- [What is expected]
Whenever a line in the records below contains "orange", pick it out.

[Change detection data]
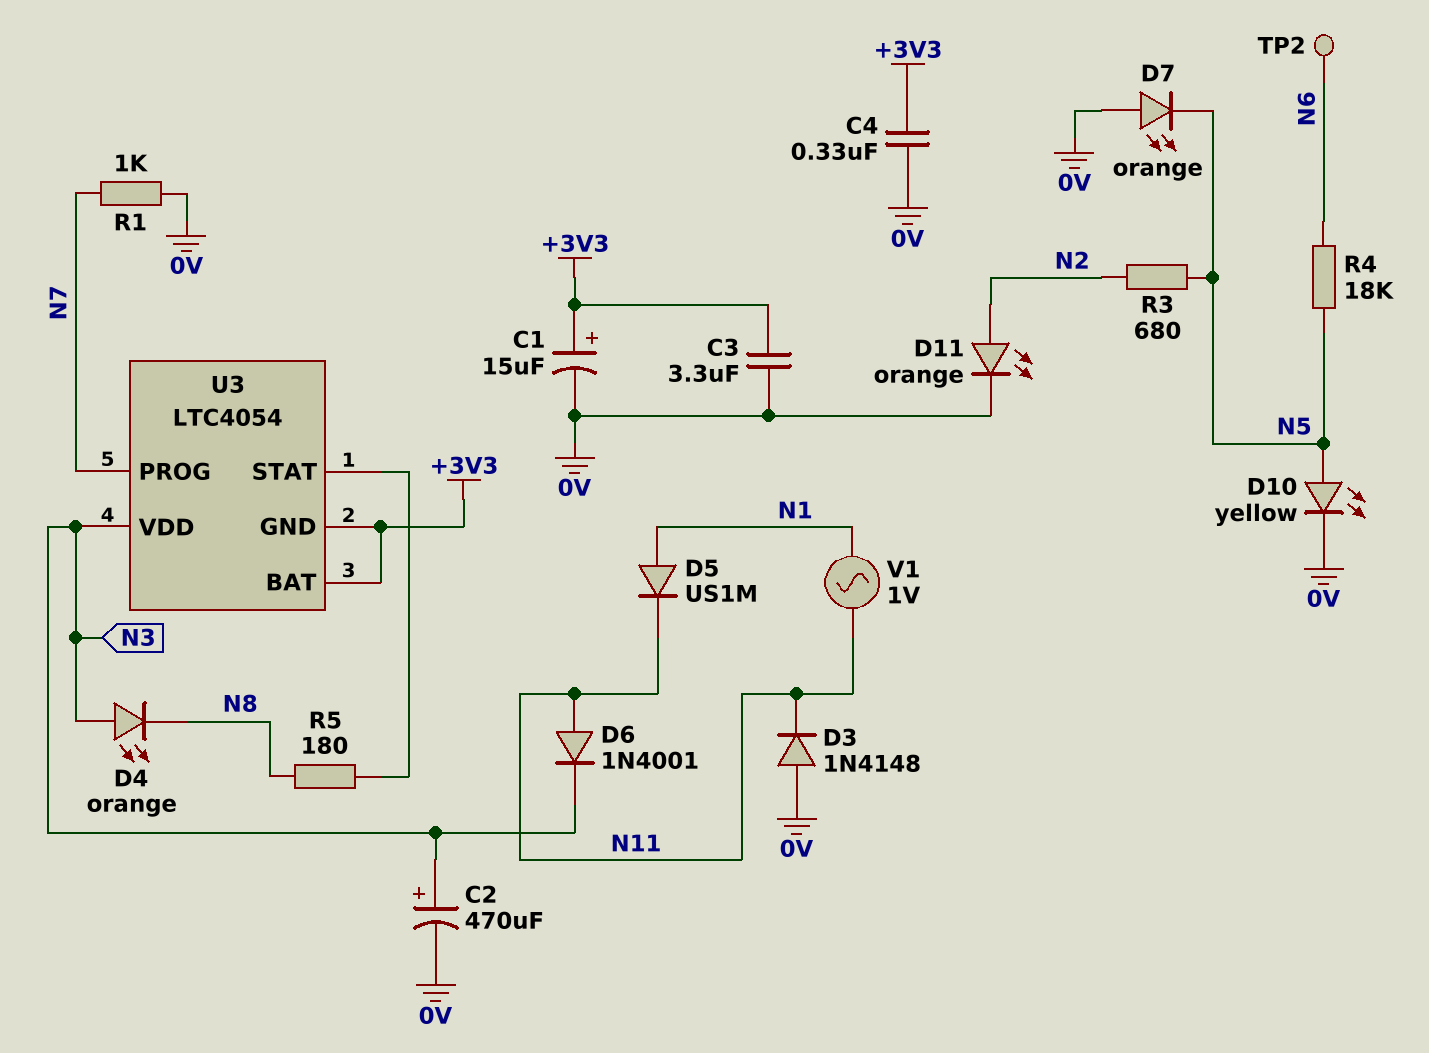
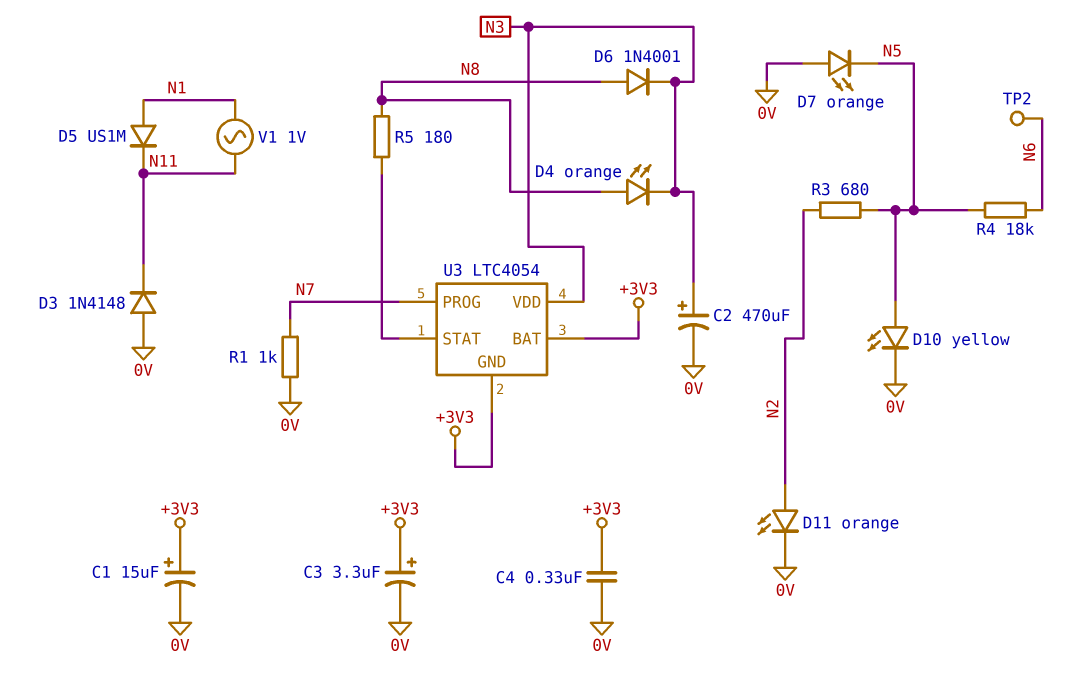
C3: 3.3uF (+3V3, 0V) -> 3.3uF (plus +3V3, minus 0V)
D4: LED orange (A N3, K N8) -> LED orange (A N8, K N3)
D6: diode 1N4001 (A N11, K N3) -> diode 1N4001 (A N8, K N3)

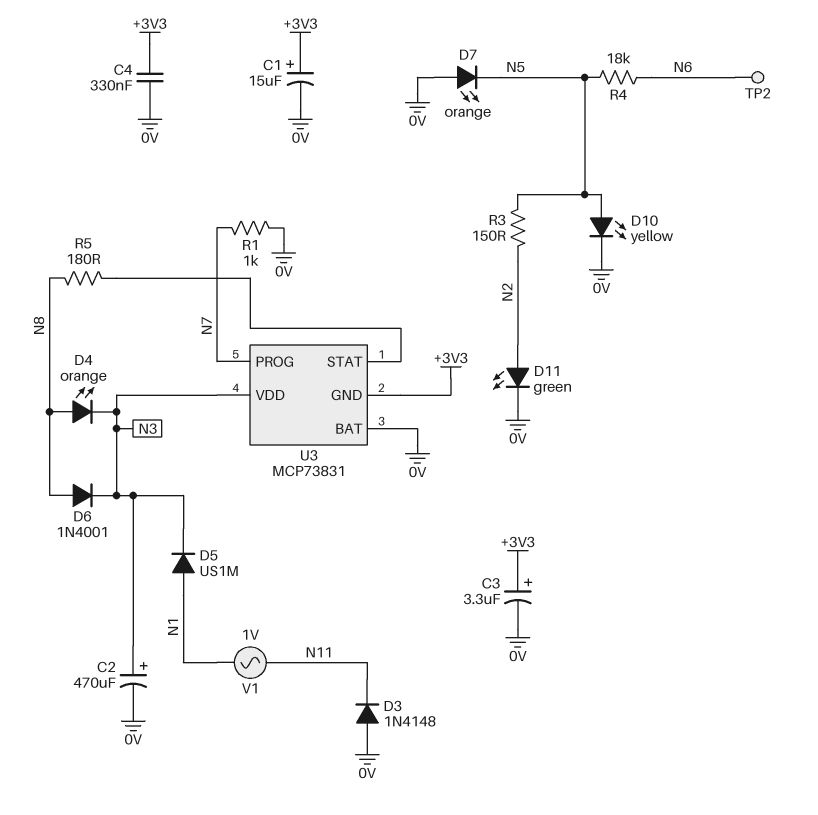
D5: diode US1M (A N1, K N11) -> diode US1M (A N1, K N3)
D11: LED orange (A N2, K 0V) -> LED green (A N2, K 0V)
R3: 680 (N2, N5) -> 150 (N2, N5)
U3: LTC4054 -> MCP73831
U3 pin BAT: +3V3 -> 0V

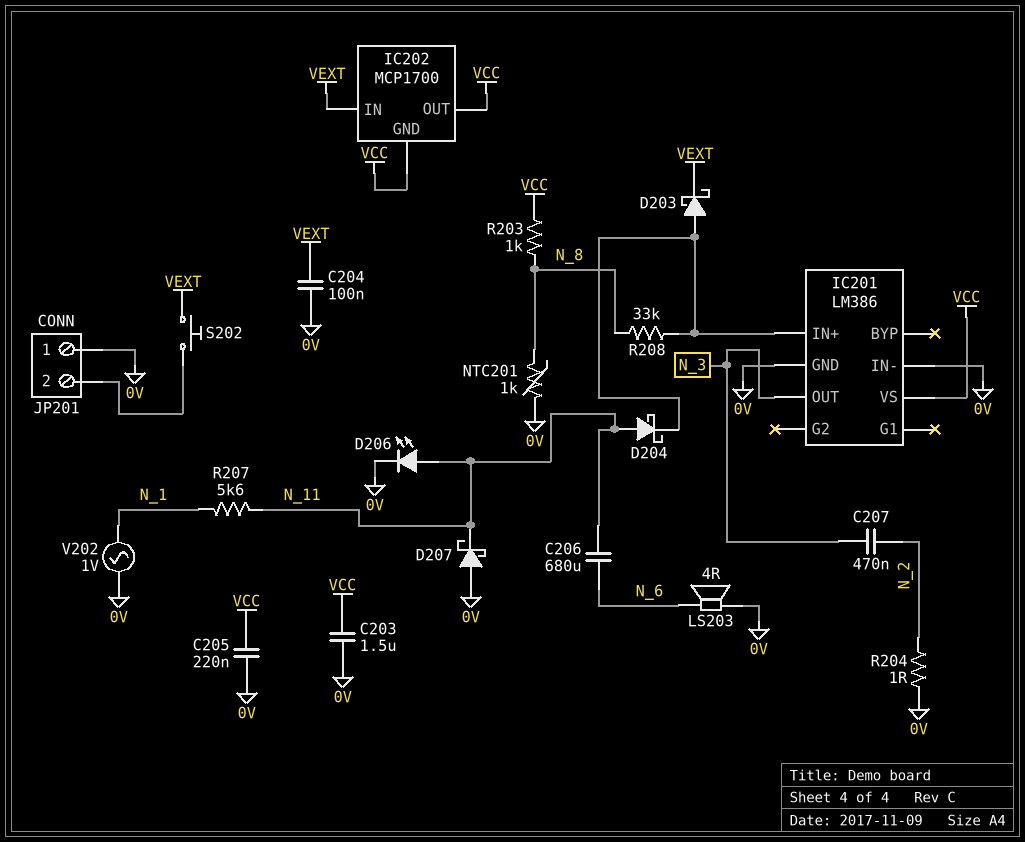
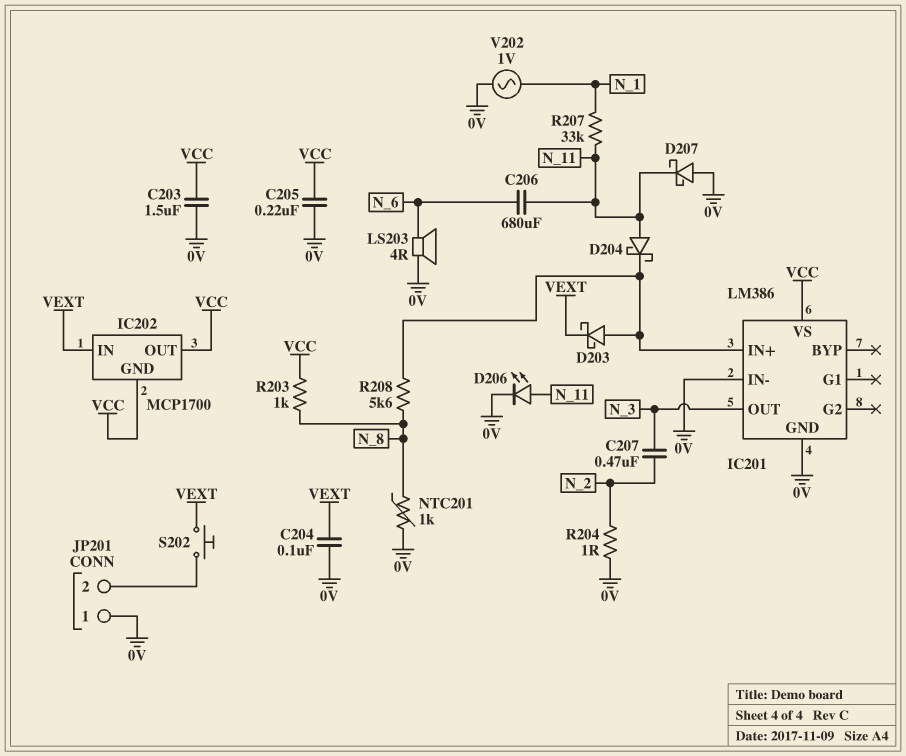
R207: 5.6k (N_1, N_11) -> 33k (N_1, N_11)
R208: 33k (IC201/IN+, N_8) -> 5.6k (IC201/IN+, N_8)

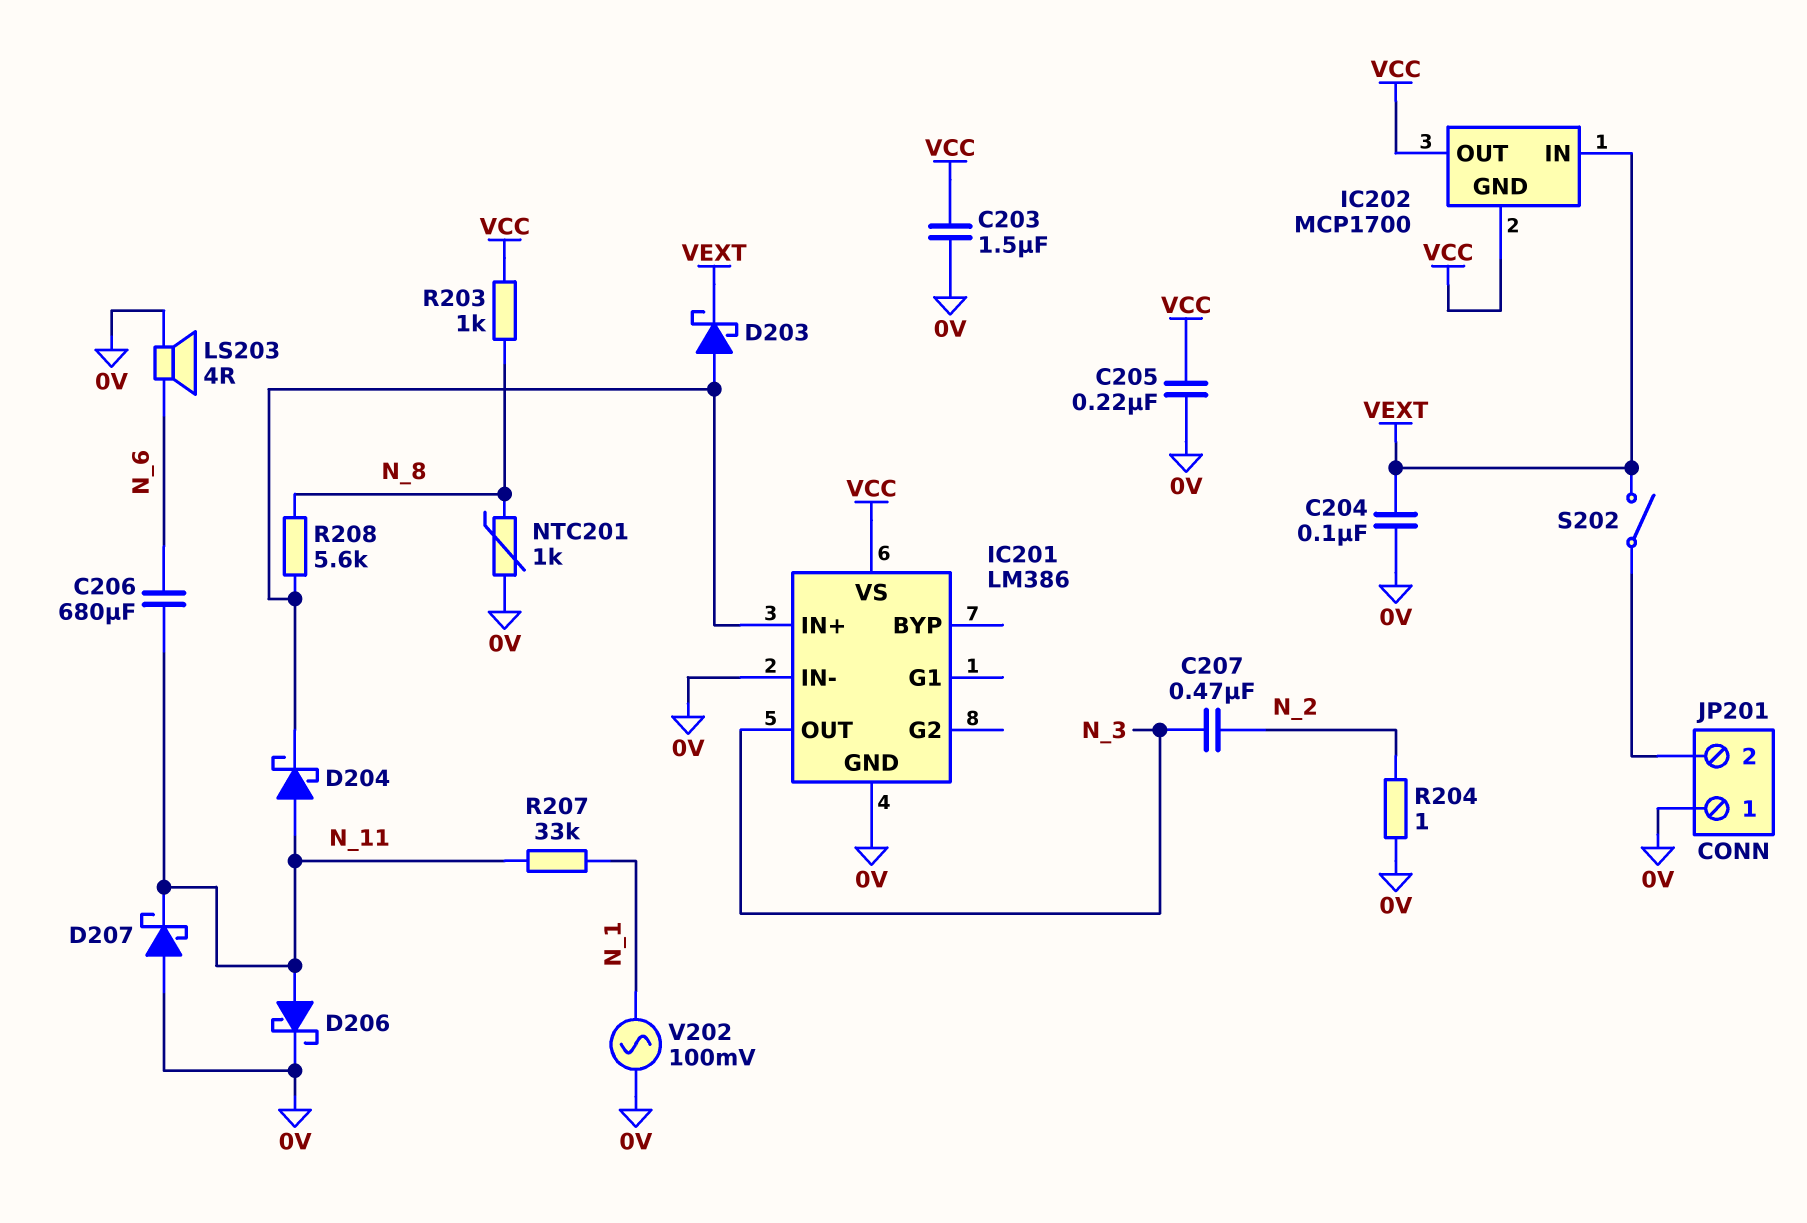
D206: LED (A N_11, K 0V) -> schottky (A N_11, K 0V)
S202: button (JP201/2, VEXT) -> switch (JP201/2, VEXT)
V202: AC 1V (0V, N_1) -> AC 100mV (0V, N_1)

- [Response to this exercise]
D4: LED orange (A N3, K N8) -> LED orange (A N8, K N3)
D11: LED orange (A N2, K 0V) -> LED green (A N2, K 0V)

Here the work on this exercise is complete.